> **Listed records**:
____________________

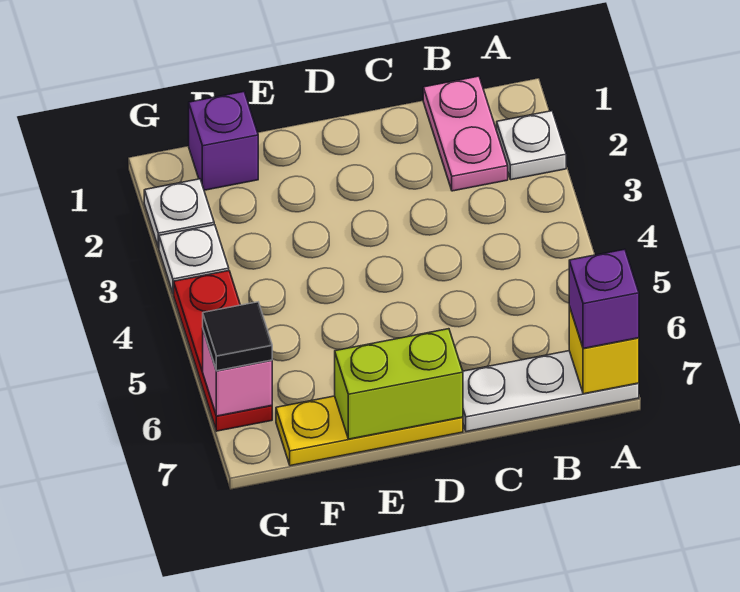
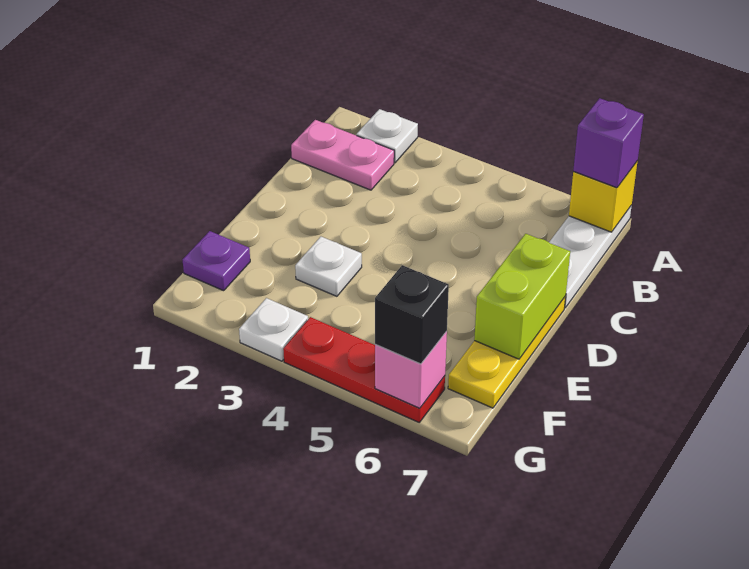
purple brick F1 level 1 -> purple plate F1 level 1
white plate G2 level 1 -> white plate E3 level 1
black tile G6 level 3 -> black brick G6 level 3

____________________

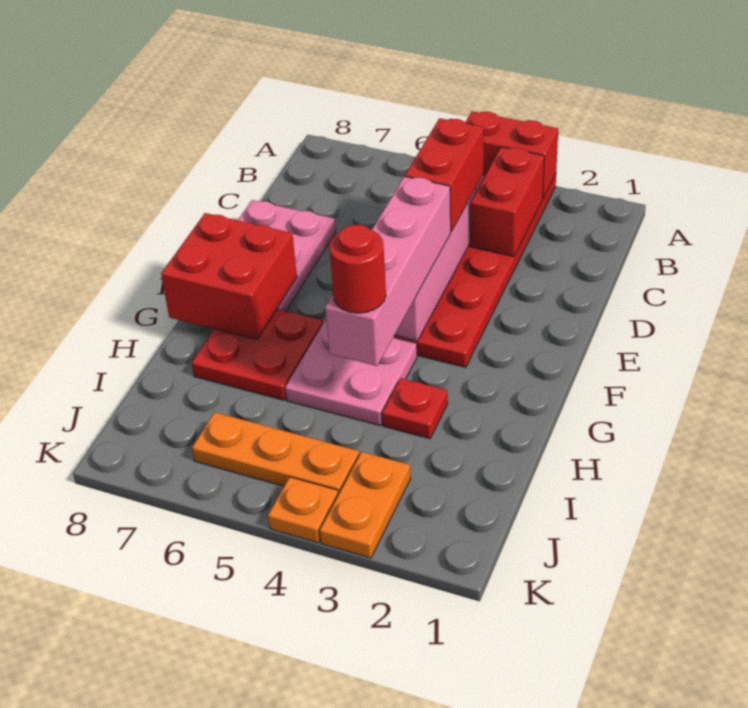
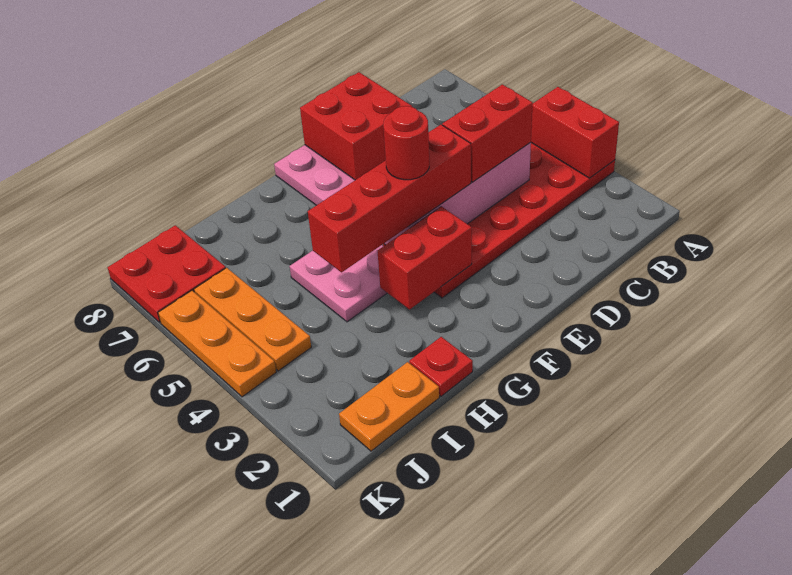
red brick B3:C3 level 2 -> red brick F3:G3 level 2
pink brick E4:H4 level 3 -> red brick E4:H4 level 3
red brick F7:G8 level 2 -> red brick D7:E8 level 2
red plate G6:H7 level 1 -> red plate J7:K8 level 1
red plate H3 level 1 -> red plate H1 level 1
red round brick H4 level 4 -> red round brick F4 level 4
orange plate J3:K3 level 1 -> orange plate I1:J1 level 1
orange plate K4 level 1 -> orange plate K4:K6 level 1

____________________

> **What to work on**: With the line that has "red plate G6:H7" as the first and the line that has "orange plate K4 level" as the last, repeat exactly that run of lines above and no more.

> **Result for this exercise**:
red plate G6:H7 level 1 -> red plate J7:K8 level 1
red plate H3 level 1 -> red plate H1 level 1
red round brick H4 level 4 -> red round brick F4 level 4
orange plate J3:K3 level 1 -> orange plate I1:J1 level 1
orange plate K4 level 1 -> orange plate K4:K6 level 1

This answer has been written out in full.